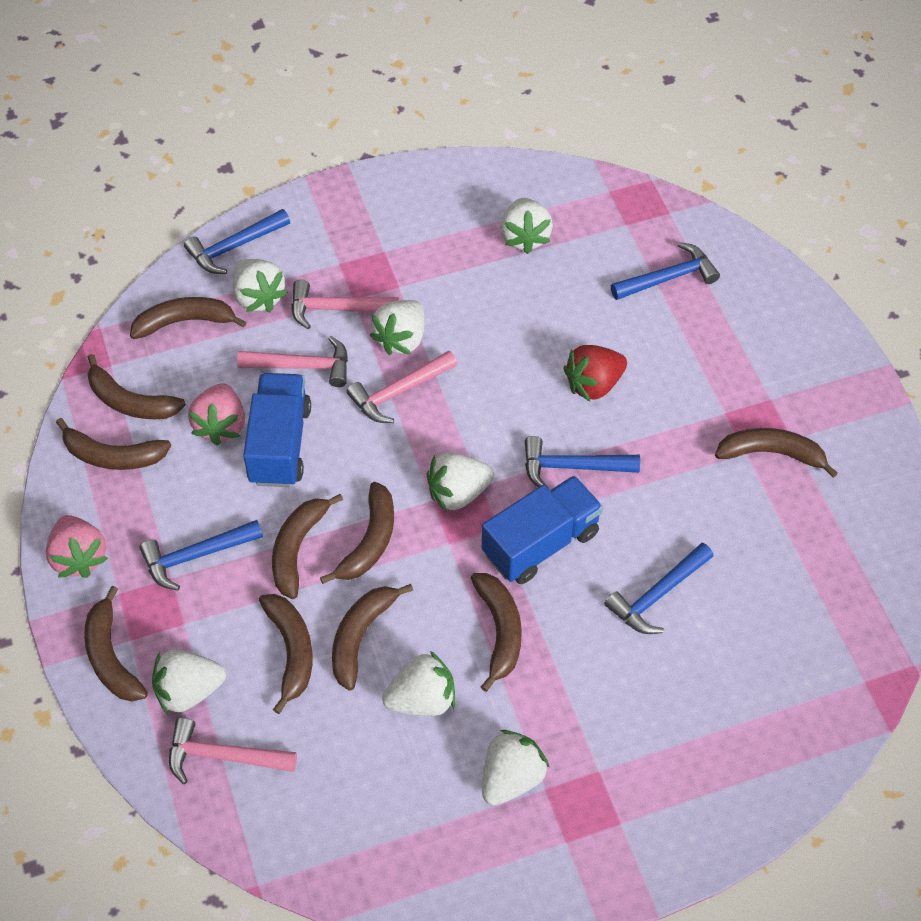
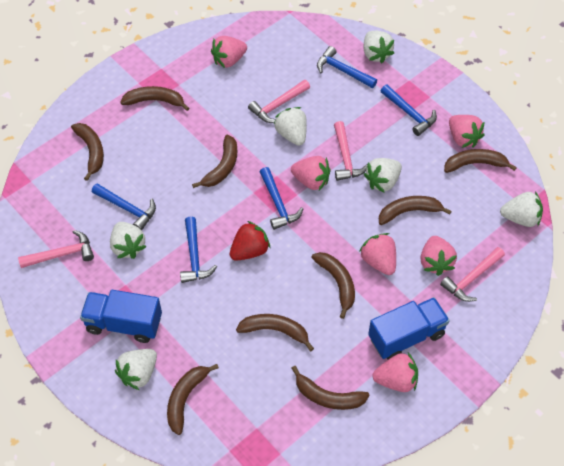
brown banana: 10 -> 9
pink strawberry: 2 -> 6
white strawberry: 7 -> 6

What is needed: Look back over the material above and state how many lines hold the word "strawberry". Write the number and nothing else.

Task response: 2